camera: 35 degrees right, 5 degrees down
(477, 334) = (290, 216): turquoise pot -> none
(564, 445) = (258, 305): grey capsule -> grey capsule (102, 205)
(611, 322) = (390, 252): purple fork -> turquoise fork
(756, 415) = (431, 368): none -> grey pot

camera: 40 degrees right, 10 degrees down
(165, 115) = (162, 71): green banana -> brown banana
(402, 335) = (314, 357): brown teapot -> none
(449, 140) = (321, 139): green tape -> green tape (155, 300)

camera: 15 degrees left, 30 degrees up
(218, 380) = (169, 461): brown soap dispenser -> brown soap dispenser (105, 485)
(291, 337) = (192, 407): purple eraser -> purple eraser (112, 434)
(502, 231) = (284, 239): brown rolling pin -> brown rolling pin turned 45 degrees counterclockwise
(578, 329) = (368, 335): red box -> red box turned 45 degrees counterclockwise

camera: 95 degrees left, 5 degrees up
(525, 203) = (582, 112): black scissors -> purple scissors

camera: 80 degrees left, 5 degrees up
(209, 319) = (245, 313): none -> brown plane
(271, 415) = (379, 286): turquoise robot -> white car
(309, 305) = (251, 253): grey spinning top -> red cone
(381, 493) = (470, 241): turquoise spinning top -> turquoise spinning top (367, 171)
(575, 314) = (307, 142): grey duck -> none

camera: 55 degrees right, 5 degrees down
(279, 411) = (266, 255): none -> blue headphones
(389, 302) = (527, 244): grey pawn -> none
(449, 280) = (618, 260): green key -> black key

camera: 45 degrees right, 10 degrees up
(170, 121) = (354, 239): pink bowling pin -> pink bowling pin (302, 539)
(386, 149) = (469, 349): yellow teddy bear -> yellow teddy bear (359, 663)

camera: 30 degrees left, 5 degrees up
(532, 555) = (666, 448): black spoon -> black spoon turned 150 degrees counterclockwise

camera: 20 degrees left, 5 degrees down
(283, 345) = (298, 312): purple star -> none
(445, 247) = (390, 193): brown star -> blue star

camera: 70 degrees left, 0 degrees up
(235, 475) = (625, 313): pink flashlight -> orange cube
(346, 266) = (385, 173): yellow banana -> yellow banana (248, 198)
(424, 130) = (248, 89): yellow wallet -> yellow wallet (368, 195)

* _Task requirements_
Take the records above and return, word for word, only the lines that fall from the line with "(291, 337) = (192, 407): purple" to the line with "(578, 329) = (368, 335): red", both of them included.

* _Answer box_
(291, 337) = (192, 407): purple eraser -> purple eraser (112, 434)
(502, 231) = (284, 239): brown rolling pin -> brown rolling pin turned 45 degrees counterclockwise
(578, 329) = (368, 335): red box -> red box turned 45 degrees counterclockwise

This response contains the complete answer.